REQUIRED ACTION → For the entries below, repeat exactly each line starting with the one that contains "pink L-shape: (1555, 761)" and going on through the one that contains "gray semicircle: (185, 72)", and no others.

---- RECORDED INFORMATION

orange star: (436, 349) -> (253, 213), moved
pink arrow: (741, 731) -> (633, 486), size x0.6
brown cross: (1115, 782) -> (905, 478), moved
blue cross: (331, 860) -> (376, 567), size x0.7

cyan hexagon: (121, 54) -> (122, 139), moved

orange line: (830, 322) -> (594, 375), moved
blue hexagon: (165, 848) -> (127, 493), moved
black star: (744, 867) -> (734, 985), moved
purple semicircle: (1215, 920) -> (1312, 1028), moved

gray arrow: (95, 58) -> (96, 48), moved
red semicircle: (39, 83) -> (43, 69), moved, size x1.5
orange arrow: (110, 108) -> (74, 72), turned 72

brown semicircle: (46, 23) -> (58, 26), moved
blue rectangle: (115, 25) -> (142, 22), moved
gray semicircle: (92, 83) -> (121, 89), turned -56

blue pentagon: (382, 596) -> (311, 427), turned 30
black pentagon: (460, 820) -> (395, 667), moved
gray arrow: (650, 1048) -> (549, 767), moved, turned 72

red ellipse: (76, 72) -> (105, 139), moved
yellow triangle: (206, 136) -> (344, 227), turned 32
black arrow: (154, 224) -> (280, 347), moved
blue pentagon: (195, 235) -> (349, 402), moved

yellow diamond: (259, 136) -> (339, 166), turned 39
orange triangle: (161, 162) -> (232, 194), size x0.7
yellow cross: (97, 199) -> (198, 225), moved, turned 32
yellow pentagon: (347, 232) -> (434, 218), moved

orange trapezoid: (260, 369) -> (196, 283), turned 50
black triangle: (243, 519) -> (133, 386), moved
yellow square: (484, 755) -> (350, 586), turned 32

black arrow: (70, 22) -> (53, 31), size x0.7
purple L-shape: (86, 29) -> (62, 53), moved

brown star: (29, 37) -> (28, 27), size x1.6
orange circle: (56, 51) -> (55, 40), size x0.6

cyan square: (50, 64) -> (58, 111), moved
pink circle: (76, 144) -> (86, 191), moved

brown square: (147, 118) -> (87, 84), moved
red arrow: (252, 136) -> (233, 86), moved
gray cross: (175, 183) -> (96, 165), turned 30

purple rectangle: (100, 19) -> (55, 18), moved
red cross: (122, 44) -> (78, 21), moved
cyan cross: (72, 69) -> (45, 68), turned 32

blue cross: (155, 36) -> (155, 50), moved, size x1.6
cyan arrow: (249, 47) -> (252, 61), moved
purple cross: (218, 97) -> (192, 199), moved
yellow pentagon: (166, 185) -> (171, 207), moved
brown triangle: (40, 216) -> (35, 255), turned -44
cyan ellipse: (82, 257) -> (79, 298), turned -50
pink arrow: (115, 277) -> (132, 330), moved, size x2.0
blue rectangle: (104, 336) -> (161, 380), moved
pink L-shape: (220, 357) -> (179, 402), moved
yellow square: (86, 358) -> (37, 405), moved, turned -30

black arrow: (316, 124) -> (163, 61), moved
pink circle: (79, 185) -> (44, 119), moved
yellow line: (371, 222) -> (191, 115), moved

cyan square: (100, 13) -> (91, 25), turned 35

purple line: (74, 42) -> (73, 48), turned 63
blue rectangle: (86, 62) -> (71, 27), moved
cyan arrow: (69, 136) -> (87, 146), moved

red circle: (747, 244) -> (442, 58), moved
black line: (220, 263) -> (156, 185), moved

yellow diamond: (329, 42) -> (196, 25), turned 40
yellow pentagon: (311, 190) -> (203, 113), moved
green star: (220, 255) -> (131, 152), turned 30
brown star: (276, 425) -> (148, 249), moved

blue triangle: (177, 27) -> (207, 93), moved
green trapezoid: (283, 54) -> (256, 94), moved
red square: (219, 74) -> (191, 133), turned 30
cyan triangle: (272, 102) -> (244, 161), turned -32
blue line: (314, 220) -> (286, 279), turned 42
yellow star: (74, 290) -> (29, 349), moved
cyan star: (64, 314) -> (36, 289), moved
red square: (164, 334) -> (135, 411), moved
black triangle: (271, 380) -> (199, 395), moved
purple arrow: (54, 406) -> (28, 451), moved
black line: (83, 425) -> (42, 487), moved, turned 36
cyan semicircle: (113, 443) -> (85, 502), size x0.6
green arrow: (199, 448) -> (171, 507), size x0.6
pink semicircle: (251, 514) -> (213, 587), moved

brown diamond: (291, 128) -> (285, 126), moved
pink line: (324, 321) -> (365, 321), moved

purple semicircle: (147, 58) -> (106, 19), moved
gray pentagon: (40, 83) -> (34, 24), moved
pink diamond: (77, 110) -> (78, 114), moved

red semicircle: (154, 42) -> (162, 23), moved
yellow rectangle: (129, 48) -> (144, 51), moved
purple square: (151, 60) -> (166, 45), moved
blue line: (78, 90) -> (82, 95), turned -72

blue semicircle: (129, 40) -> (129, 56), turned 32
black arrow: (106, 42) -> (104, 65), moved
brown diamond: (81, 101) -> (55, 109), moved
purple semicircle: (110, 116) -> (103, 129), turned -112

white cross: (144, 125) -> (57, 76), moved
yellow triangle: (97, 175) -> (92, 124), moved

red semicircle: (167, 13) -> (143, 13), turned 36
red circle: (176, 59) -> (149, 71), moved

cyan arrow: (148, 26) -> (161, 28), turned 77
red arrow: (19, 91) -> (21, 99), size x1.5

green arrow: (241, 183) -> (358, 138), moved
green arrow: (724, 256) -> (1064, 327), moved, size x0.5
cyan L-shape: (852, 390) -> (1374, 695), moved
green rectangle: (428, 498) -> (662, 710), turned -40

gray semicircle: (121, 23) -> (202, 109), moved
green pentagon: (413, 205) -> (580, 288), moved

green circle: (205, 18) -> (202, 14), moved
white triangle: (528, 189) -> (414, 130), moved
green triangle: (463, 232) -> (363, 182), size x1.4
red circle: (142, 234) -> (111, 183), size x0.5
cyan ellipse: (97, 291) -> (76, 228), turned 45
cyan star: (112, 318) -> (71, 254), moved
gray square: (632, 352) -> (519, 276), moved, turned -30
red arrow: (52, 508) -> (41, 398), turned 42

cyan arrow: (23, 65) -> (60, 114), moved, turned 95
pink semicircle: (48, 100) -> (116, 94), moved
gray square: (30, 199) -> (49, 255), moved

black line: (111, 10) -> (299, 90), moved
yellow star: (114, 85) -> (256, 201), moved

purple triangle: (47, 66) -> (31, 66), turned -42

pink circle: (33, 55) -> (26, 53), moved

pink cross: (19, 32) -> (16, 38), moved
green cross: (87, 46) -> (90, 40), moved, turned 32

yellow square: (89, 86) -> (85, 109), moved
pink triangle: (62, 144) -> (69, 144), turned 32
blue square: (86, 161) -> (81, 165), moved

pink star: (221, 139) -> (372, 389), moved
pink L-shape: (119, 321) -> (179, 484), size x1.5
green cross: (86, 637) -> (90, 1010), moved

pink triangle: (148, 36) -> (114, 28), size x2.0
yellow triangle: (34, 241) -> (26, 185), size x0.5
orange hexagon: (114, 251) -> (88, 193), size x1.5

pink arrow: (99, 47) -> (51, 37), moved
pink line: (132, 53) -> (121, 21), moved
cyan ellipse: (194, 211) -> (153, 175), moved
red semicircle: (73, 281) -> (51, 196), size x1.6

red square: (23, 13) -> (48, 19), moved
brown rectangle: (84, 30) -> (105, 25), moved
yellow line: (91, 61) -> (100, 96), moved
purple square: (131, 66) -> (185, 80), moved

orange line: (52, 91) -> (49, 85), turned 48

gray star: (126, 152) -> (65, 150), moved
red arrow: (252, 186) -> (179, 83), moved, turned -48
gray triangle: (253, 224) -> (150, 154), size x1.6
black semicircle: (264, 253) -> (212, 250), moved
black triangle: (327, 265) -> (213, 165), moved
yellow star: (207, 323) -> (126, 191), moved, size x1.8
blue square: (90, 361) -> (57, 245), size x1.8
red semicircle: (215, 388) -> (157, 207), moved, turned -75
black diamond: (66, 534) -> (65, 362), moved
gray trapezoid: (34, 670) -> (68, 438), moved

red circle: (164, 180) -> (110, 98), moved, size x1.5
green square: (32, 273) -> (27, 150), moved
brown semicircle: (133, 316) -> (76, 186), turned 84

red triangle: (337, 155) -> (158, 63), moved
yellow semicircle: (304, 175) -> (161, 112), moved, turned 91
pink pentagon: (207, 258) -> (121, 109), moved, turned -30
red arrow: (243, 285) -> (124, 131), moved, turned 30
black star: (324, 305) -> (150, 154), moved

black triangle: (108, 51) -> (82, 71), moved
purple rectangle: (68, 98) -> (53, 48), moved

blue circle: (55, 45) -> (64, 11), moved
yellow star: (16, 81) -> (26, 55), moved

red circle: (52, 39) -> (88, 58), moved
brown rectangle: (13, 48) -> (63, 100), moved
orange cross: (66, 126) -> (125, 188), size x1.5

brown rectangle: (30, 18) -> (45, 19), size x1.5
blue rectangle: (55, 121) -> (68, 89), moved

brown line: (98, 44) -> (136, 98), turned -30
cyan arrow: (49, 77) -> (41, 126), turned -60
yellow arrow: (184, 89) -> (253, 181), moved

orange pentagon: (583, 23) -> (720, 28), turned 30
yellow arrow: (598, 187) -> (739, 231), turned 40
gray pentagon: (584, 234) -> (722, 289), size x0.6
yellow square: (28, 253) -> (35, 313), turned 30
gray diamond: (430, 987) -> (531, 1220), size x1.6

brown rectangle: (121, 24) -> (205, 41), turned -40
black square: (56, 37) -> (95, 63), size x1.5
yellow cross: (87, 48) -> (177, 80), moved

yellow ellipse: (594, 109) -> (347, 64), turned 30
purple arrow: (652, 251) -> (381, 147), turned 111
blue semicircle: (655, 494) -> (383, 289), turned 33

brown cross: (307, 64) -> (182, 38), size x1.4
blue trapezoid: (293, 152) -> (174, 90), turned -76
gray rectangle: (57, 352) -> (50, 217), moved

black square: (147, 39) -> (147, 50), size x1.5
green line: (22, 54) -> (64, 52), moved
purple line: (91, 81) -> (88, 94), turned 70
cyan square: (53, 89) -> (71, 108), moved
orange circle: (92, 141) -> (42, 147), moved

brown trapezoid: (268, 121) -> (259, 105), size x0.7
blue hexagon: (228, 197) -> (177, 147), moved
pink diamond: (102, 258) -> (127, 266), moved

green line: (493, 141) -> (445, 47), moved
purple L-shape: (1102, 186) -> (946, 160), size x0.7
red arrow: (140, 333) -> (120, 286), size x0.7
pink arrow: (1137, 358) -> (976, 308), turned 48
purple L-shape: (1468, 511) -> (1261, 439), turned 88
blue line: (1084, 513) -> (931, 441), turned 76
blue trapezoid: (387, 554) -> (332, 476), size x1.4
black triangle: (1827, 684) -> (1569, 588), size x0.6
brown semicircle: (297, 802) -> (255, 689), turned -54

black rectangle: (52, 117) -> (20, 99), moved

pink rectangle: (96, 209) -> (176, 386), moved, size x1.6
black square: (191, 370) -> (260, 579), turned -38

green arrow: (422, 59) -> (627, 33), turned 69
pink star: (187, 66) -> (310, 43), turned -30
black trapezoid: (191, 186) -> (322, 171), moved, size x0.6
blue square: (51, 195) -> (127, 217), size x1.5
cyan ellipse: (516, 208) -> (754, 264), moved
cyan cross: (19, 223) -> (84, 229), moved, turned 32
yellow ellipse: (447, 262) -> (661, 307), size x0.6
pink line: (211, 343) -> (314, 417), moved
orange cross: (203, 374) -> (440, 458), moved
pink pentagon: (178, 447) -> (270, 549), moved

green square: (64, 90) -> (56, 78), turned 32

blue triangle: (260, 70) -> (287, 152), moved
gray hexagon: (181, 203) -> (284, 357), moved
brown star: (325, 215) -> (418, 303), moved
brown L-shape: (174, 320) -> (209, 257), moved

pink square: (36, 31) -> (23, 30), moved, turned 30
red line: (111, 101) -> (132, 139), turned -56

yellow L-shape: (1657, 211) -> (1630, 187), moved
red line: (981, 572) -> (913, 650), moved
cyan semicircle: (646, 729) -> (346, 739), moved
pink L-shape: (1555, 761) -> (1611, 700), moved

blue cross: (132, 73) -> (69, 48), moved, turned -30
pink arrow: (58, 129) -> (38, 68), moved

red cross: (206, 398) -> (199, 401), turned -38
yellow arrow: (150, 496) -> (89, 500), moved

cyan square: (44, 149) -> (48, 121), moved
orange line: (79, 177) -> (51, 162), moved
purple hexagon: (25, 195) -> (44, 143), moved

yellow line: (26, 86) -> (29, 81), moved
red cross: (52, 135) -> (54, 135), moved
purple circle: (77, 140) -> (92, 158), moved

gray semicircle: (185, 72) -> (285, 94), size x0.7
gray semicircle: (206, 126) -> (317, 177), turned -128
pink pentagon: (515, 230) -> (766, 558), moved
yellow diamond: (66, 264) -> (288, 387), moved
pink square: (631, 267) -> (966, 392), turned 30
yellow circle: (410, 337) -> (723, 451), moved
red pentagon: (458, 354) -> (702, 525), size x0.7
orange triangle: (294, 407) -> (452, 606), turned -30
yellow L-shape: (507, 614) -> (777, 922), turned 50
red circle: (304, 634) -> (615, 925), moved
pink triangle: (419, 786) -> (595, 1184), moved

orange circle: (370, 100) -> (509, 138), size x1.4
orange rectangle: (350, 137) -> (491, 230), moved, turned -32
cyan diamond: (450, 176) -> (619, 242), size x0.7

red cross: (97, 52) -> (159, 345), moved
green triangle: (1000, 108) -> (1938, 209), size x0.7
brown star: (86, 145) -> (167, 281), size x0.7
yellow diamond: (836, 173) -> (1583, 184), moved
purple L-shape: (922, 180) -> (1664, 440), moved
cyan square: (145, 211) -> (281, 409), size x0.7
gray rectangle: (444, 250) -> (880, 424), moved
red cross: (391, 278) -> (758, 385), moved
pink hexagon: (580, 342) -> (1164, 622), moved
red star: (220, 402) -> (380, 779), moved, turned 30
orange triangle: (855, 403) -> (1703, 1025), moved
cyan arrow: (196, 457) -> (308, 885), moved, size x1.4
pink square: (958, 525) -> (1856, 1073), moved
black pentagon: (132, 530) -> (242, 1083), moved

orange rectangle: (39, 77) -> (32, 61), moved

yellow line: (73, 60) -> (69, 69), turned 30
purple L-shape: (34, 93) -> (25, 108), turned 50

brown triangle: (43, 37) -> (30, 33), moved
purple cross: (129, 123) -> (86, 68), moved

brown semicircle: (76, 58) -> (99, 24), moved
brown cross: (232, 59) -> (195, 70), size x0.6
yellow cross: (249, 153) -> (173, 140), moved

--------

EXERCISE RESULT →
pink L-shape: (1555, 761) -> (1611, 700), moved

blue cross: (132, 73) -> (69, 48), moved, turned -30
pink arrow: (58, 129) -> (38, 68), moved

red cross: (206, 398) -> (199, 401), turned -38
yellow arrow: (150, 496) -> (89, 500), moved

cyan square: (44, 149) -> (48, 121), moved
orange line: (79, 177) -> (51, 162), moved
purple hexagon: (25, 195) -> (44, 143), moved

yellow line: (26, 86) -> (29, 81), moved
red cross: (52, 135) -> (54, 135), moved
purple circle: (77, 140) -> (92, 158), moved

gray semicircle: (185, 72) -> (285, 94), size x0.7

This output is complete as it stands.